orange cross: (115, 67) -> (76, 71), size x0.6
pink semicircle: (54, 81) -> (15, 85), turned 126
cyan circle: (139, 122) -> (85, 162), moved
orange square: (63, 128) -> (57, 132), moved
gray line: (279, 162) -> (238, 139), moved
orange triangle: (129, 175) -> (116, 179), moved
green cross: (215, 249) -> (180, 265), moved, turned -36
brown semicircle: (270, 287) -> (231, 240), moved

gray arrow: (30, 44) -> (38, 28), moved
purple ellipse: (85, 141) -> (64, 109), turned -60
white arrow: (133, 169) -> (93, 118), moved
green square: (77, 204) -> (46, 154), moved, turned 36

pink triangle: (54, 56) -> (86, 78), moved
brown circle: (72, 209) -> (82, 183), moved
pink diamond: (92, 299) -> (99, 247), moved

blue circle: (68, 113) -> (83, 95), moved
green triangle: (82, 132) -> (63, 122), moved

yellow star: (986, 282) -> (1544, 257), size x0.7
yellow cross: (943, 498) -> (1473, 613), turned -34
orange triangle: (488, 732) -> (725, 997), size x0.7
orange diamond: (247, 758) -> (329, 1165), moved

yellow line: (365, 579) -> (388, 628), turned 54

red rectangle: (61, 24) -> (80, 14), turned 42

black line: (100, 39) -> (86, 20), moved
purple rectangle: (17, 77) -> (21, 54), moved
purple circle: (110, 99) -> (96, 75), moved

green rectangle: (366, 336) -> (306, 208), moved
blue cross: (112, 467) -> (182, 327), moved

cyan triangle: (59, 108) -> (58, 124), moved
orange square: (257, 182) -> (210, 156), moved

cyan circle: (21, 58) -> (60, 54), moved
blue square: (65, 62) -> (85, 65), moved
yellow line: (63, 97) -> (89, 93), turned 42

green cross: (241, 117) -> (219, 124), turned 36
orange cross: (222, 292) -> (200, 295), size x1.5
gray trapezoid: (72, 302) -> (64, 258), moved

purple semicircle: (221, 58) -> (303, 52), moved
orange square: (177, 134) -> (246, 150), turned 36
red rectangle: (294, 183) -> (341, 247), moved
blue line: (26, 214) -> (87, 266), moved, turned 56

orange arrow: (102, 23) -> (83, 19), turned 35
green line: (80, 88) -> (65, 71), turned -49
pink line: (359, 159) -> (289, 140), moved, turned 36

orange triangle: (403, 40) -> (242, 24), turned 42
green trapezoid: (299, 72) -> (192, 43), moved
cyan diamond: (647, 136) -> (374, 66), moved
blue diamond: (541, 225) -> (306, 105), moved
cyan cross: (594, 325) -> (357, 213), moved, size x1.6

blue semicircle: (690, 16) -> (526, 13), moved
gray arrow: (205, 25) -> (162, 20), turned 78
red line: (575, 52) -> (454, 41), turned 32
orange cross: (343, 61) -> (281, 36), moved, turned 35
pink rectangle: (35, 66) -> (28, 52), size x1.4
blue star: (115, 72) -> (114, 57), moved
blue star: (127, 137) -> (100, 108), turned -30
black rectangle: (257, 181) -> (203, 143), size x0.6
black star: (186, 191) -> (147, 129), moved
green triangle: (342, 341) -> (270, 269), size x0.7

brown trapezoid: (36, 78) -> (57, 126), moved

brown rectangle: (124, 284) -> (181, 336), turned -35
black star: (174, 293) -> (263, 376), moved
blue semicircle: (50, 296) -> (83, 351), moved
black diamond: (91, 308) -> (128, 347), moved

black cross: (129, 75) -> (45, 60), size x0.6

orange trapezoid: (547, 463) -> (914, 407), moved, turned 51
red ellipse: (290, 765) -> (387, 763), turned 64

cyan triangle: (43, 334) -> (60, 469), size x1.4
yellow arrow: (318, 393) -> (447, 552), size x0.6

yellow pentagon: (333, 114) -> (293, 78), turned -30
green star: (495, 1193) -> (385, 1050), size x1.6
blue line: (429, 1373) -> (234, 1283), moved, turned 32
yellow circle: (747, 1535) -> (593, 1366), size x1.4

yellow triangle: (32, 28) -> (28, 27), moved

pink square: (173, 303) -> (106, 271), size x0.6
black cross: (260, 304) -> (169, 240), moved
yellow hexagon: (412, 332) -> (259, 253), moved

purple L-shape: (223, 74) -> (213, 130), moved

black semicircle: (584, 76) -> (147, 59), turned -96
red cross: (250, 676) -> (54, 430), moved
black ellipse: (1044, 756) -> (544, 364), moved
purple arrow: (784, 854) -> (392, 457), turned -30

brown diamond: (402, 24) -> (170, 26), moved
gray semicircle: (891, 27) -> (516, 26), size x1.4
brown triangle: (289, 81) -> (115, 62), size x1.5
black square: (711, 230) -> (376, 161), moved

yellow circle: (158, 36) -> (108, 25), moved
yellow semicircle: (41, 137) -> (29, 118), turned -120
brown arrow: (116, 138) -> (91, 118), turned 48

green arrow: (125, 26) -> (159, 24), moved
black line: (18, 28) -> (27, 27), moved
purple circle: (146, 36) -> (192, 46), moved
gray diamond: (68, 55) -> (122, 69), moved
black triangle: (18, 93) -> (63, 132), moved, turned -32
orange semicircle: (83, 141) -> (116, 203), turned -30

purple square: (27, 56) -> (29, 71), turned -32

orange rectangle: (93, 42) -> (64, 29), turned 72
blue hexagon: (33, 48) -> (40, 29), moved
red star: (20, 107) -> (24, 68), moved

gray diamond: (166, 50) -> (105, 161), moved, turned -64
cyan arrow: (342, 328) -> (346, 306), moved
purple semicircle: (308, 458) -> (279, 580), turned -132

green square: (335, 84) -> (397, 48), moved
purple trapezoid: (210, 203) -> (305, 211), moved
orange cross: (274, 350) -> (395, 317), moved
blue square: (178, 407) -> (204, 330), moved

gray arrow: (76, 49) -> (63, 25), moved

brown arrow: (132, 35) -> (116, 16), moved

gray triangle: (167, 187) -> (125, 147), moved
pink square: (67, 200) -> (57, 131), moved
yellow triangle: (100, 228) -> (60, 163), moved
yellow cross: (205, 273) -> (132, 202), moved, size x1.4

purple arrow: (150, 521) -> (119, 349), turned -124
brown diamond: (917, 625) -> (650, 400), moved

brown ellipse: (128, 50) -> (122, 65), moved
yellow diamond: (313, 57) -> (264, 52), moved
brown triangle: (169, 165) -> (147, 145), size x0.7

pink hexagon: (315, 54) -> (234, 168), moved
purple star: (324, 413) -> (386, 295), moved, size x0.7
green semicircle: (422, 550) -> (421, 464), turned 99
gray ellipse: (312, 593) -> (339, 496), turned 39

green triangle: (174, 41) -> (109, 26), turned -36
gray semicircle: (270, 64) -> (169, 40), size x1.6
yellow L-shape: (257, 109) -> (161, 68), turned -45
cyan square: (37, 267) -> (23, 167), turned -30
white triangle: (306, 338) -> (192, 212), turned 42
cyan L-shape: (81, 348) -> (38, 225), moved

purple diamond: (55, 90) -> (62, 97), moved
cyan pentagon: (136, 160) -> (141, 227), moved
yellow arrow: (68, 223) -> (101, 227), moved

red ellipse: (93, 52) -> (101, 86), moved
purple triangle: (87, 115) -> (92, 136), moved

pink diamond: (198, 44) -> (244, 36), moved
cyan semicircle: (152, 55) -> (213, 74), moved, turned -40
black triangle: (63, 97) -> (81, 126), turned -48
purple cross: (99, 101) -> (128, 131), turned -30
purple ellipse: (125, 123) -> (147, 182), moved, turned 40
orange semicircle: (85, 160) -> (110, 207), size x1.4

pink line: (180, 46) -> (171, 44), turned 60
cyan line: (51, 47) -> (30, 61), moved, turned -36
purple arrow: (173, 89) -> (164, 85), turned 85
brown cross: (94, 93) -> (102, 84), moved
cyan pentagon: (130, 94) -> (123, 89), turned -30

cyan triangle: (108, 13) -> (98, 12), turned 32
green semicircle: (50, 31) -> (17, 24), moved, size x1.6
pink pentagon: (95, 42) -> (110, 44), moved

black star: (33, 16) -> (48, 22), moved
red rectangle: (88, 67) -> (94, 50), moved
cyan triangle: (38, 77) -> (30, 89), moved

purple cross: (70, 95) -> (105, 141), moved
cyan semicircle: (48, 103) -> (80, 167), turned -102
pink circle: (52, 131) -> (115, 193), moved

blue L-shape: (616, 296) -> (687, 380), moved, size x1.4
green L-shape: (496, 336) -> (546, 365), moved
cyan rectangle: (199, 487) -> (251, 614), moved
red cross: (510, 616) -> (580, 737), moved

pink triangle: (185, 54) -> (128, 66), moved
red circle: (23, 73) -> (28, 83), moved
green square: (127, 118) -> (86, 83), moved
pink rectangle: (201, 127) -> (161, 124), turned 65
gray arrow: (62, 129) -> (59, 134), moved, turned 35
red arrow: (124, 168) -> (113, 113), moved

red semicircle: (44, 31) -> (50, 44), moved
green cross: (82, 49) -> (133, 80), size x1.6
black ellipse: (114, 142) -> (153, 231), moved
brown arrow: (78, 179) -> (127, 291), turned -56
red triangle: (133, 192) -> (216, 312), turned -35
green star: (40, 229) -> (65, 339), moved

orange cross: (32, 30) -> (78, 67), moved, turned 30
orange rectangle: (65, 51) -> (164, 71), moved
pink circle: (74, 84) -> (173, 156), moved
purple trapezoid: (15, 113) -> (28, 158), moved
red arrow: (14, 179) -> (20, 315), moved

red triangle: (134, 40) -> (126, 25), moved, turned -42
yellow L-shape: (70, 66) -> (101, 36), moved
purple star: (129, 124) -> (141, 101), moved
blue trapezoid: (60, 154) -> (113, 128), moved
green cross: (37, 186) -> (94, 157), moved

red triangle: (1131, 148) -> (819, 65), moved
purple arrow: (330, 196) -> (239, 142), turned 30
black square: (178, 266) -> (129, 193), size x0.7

• EXERCISE DESCRIPTION
Copy every line of the listing that includes the string "star".

• ANSWER FOR THE TASK
yellow star: (986, 282) -> (1544, 257), size x0.7
blue star: (115, 72) -> (114, 57), moved
blue star: (127, 137) -> (100, 108), turned -30
black star: (186, 191) -> (147, 129), moved
black star: (174, 293) -> (263, 376), moved
green star: (495, 1193) -> (385, 1050), size x1.6
red star: (20, 107) -> (24, 68), moved
purple star: (324, 413) -> (386, 295), moved, size x0.7
black star: (33, 16) -> (48, 22), moved
green star: (40, 229) -> (65, 339), moved
purple star: (129, 124) -> (141, 101), moved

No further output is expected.